## Input records:

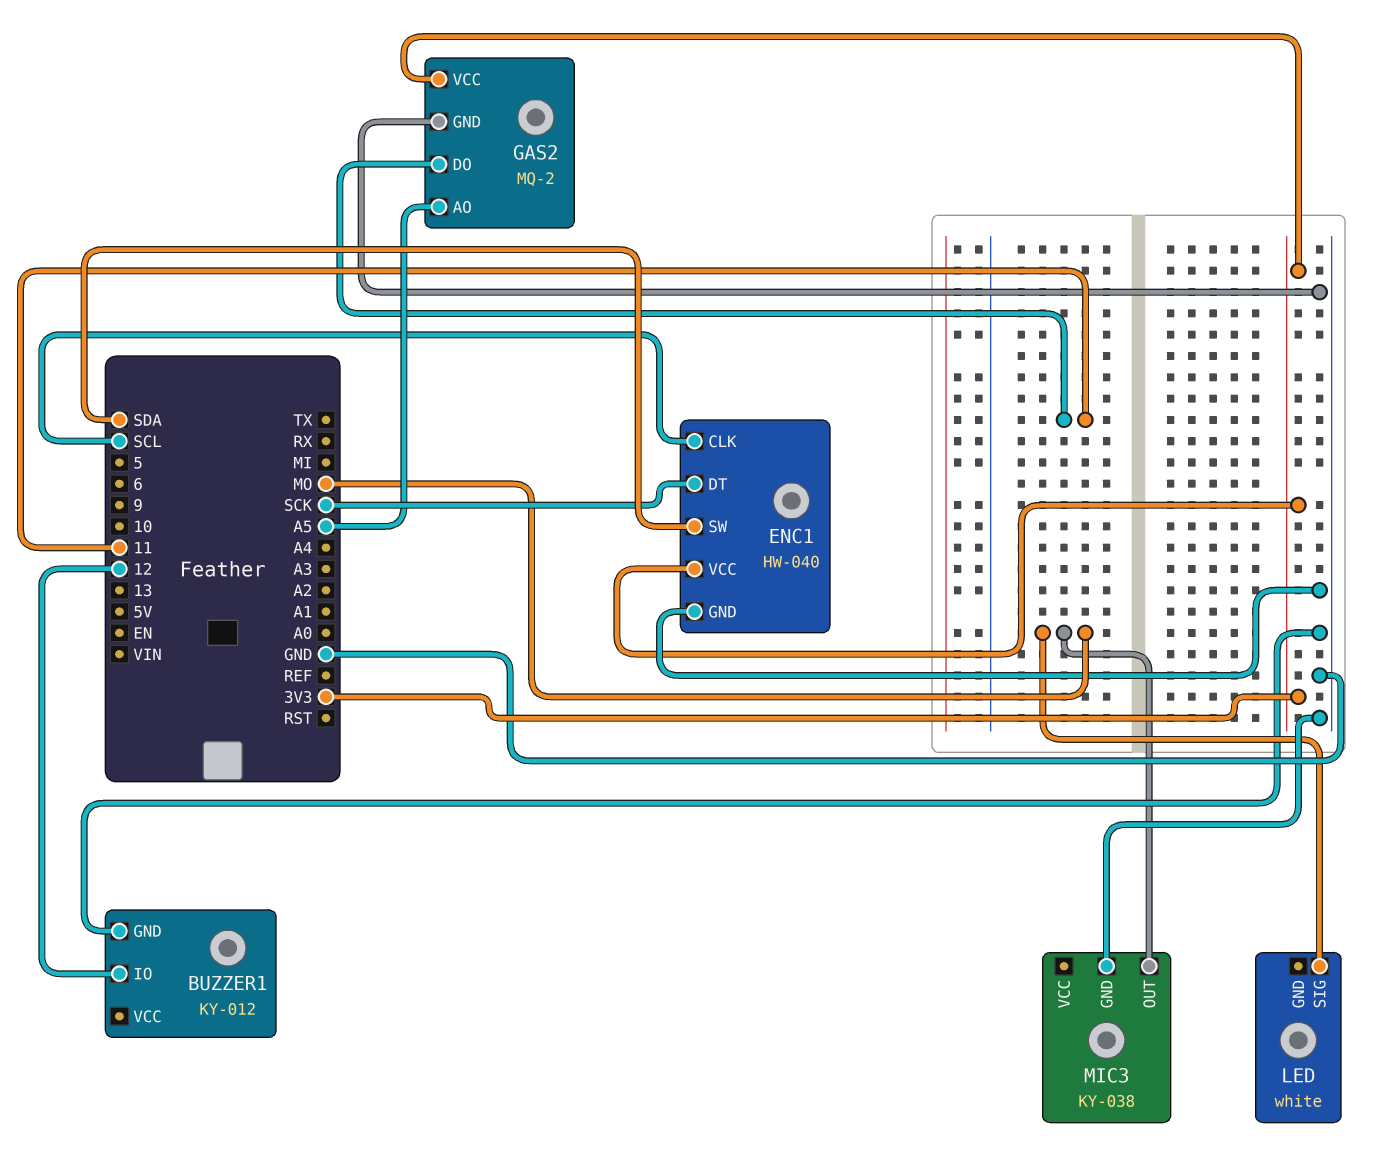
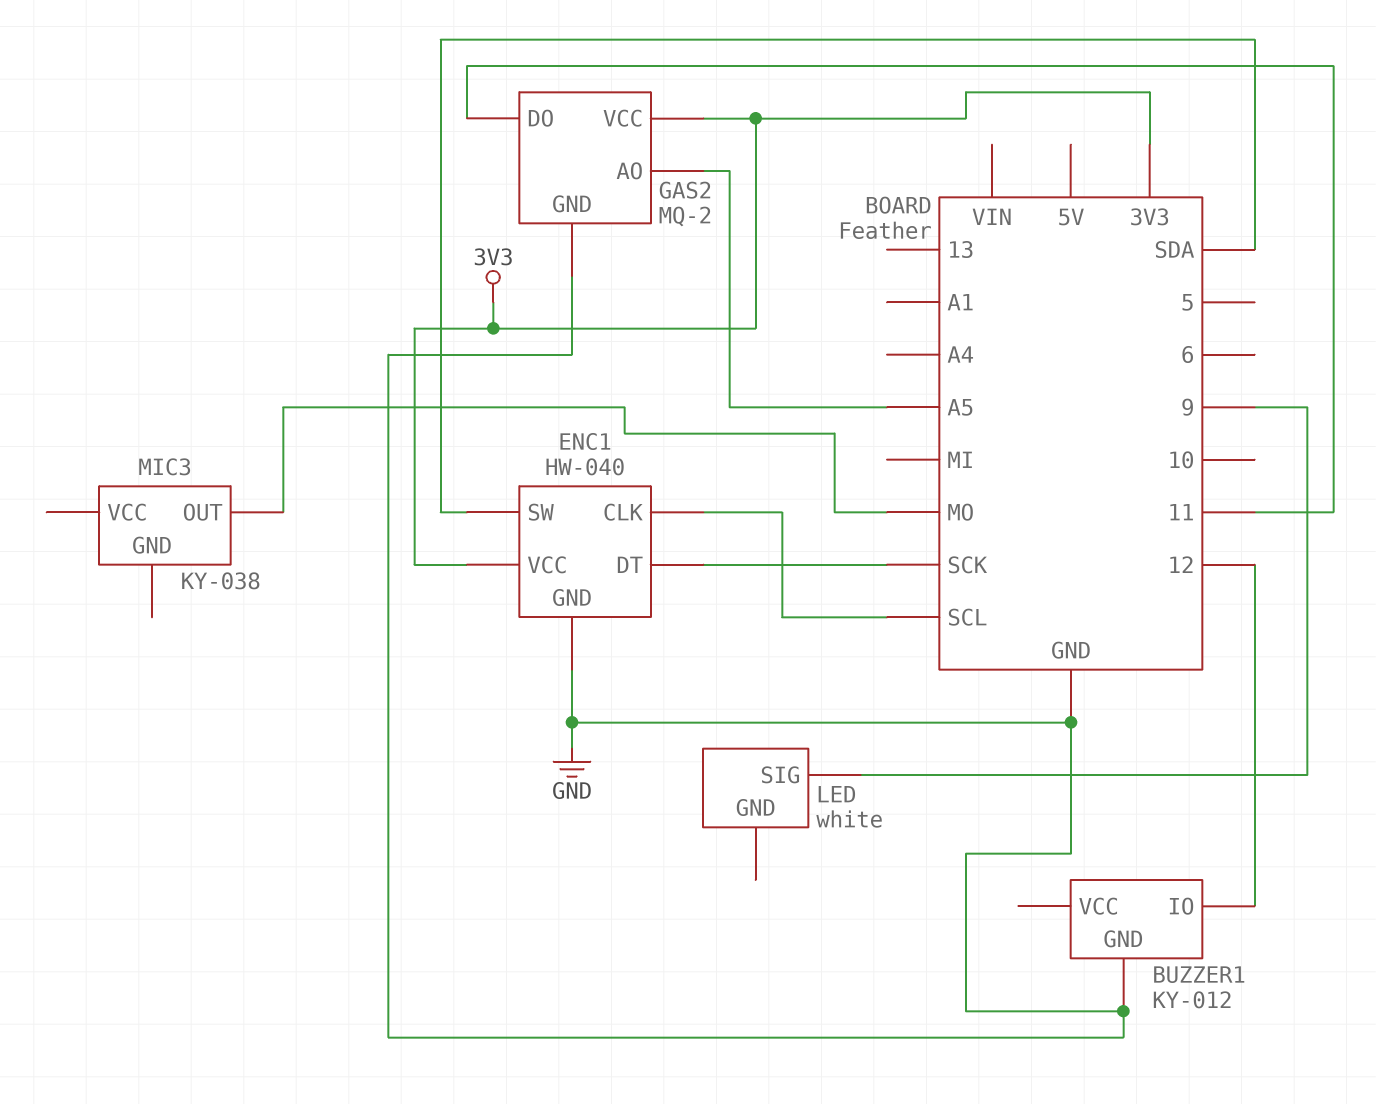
LED pin SIG: MO -> 9
MIC3 pin GND: GND -> none

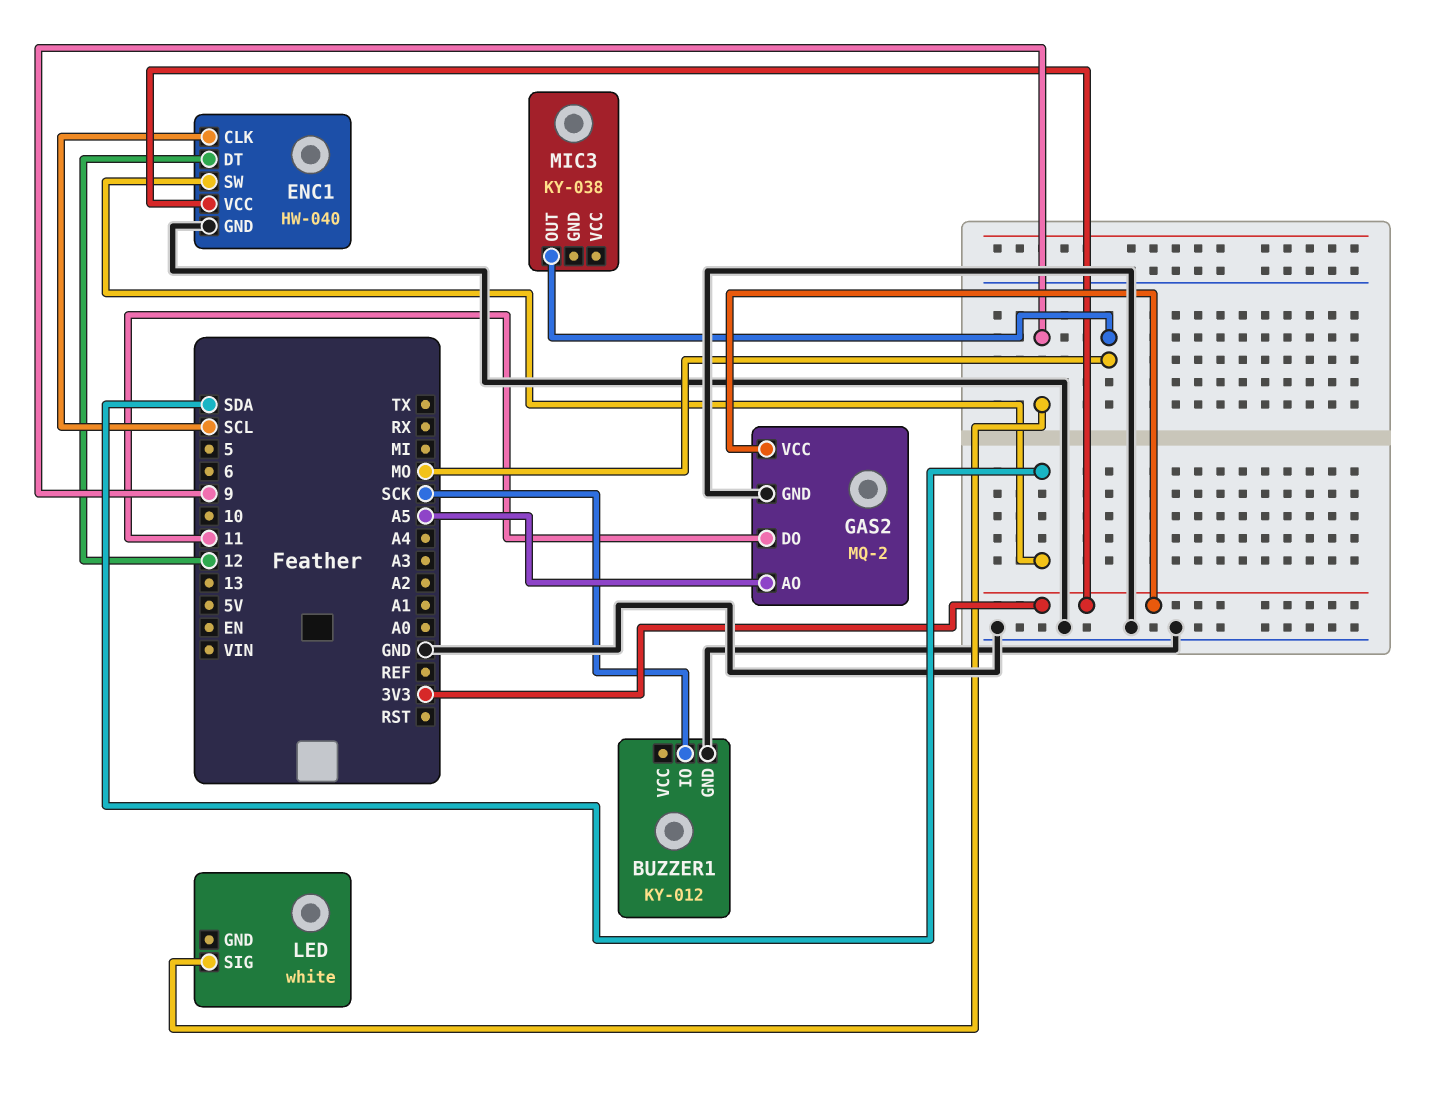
BUZZER1 pin IO: 12 -> SCK
ENC1 pin DT: SCK -> 12

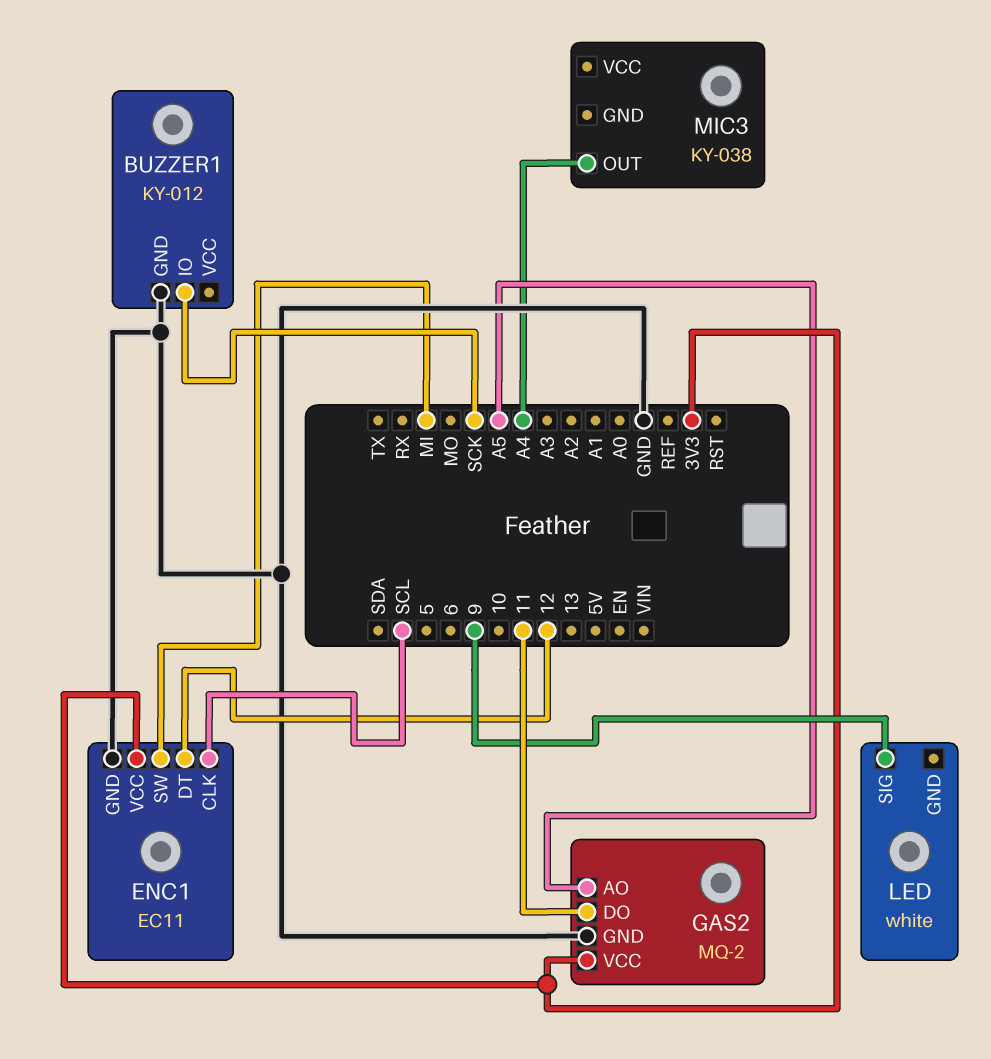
ENC1: HW-040 -> EC11
ENC1 pin SW: SDA -> MI
MIC3 pin OUT: MO -> A4

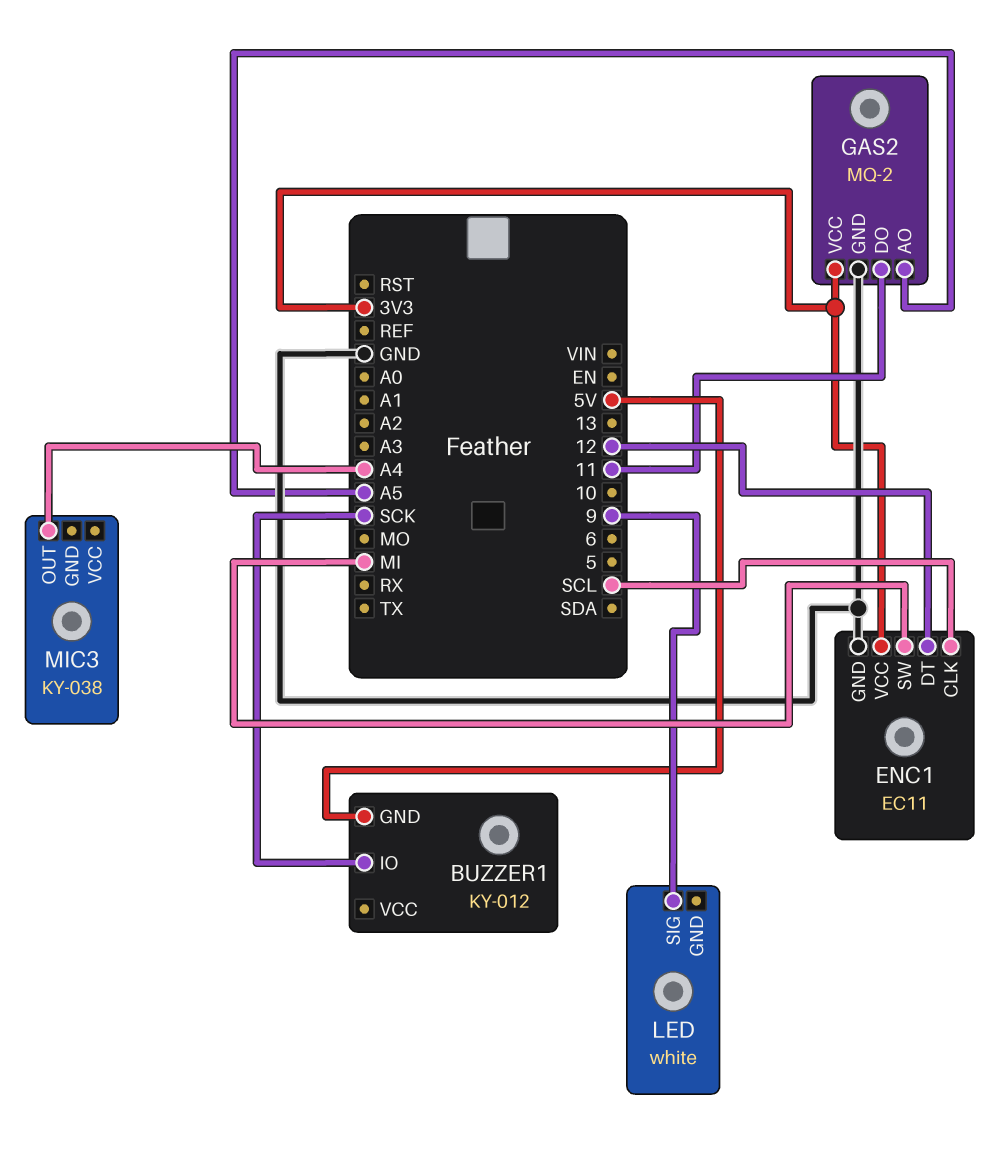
BUZZER1 pin GND: GND -> 5V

## What is expected:
What is needed is every line of the data above, set down exactly but with the images left out.

## Solution for this exercise:
LED pin SIG: MO -> 9
MIC3 pin GND: GND -> none

BUZZER1 pin IO: 12 -> SCK
ENC1 pin DT: SCK -> 12

ENC1: HW-040 -> EC11
ENC1 pin SW: SDA -> MI
MIC3 pin OUT: MO -> A4

BUZZER1 pin GND: GND -> 5V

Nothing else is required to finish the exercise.